What this task involves
Produce word for word the lines of the data below running from the one that has "R209: 3k (STG, VN) -> 36k (STG, VN)" to the one that has "R211: 22k (MIC, STG) -> 22k (DGND, PROG)", inclusive, and no others.

The input
- - -

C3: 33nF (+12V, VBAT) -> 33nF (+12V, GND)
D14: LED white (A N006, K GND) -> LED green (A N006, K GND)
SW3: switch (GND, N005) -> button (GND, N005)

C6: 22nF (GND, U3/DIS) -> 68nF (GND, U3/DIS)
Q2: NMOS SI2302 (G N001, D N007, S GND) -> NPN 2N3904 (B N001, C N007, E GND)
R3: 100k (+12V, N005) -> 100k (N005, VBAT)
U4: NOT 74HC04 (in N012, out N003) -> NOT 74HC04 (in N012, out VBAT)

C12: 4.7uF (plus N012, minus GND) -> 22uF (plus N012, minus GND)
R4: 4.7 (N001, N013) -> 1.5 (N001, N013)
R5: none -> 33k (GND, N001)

- - -

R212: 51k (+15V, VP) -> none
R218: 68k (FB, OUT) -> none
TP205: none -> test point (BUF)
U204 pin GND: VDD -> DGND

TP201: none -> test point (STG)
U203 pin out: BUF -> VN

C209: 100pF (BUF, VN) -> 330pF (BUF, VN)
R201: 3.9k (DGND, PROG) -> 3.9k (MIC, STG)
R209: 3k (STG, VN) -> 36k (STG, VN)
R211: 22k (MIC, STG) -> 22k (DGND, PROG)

- - -

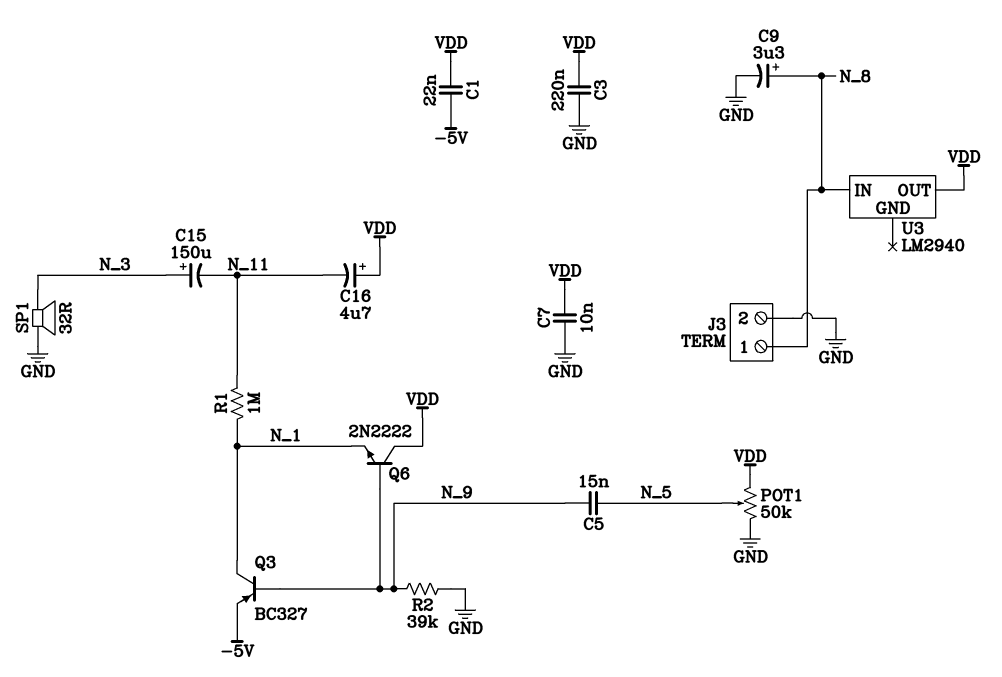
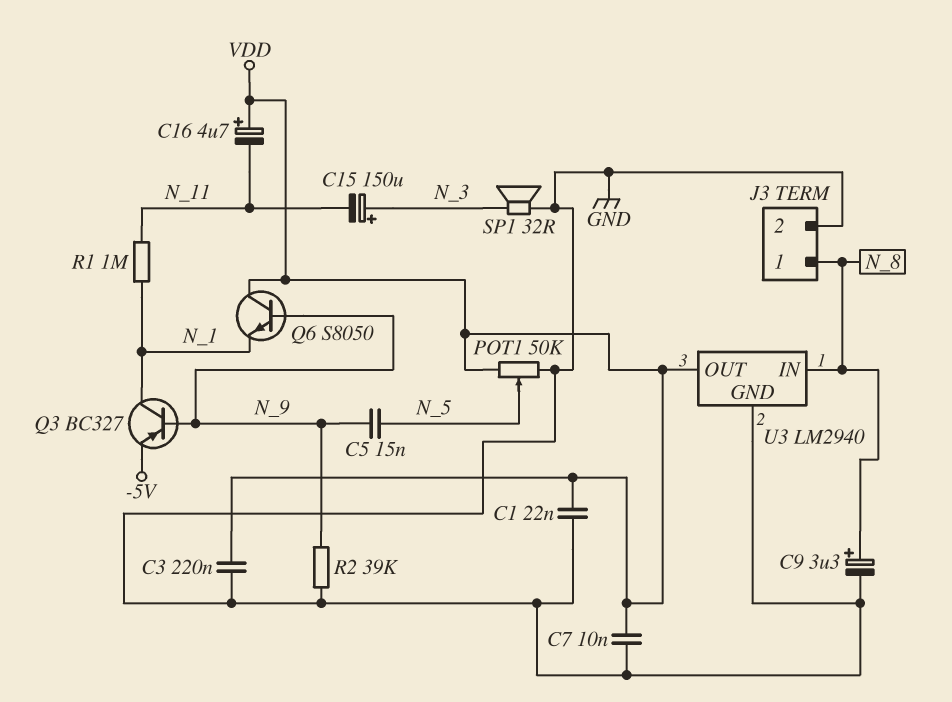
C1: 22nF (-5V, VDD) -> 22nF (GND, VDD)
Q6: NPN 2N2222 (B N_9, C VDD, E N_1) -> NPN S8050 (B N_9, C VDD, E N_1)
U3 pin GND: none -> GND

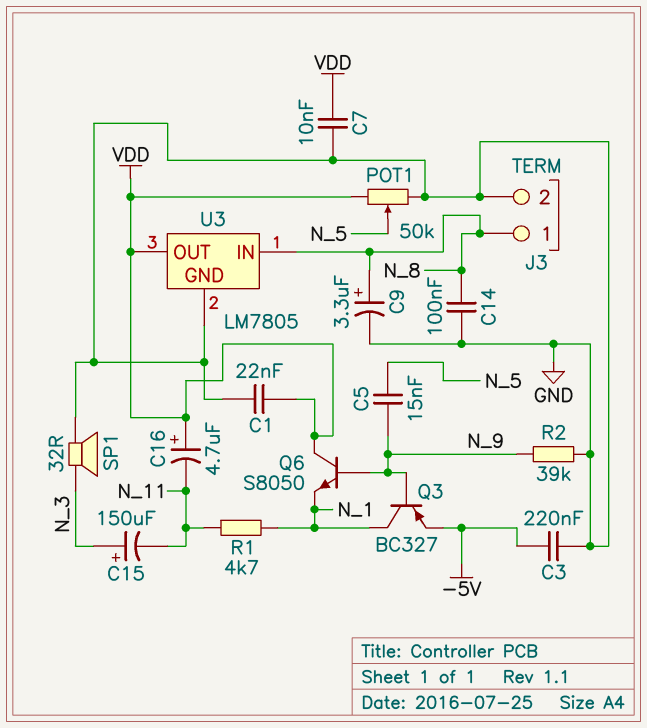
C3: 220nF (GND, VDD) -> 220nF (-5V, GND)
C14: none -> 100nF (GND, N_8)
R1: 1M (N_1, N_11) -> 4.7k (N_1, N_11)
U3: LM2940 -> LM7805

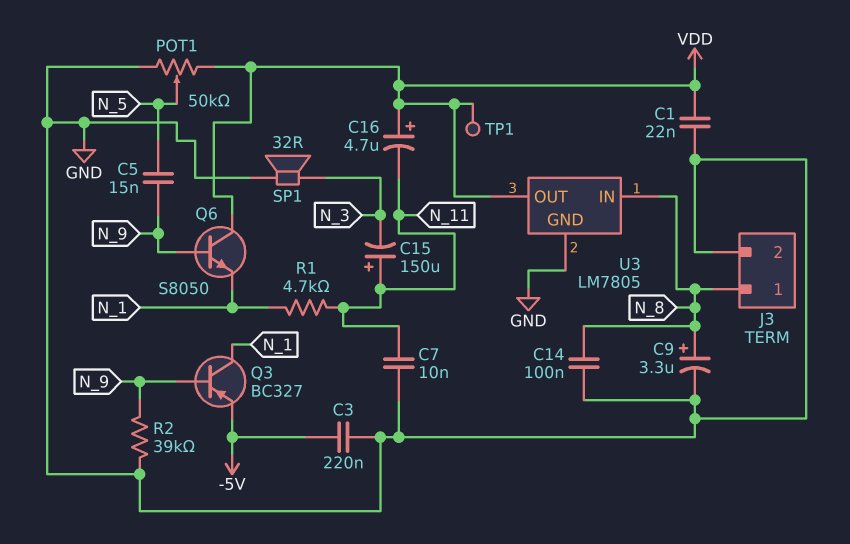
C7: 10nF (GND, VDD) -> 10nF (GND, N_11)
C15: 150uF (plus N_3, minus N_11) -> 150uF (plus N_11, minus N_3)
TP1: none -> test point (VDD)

- - -

Solution to this exercise
R209: 3k (STG, VN) -> 36k (STG, VN)
R211: 22k (MIC, STG) -> 22k (DGND, PROG)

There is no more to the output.